Directions — Go line by line through the entries and show those that hold the string "Holidays".

Listed entries —
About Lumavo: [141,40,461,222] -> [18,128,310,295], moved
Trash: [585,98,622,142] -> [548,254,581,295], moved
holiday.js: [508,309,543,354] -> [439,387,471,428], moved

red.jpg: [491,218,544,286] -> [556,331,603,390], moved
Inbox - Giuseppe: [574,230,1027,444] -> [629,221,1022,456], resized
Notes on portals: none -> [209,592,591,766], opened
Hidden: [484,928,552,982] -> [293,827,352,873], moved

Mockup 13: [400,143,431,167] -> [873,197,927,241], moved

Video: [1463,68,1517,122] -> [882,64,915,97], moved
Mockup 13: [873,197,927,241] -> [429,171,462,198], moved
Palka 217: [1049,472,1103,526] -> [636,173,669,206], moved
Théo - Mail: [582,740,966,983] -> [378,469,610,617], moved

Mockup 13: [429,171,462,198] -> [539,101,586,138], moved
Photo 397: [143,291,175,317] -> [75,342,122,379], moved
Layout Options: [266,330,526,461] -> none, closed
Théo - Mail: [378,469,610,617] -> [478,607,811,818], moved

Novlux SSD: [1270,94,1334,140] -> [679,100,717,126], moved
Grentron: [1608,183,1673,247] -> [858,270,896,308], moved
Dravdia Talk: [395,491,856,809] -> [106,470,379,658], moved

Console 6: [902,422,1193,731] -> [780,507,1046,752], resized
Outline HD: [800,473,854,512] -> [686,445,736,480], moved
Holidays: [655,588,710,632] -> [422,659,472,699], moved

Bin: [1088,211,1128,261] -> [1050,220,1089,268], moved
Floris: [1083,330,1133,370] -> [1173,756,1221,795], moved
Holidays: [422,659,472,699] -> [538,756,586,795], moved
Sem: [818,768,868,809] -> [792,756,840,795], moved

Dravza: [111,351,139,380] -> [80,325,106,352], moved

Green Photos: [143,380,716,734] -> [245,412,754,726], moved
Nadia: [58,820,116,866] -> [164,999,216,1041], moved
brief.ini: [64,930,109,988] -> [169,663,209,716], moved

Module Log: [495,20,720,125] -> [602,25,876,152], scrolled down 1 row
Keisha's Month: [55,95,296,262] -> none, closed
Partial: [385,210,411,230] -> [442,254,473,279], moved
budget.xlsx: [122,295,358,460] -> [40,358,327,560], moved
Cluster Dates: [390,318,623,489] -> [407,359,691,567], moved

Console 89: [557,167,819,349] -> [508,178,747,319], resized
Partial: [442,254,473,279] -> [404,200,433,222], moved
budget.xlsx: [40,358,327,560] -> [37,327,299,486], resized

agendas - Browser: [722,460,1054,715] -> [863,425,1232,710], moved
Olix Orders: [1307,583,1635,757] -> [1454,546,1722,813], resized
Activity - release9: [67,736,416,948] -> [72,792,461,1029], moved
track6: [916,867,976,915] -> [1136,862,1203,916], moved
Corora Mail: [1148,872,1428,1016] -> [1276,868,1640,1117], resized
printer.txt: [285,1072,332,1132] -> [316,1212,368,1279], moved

Solved problem —
Holidays: [655,588,710,632] -> [422,659,472,699], moved
Holidays: [422,659,472,699] -> [538,756,586,795], moved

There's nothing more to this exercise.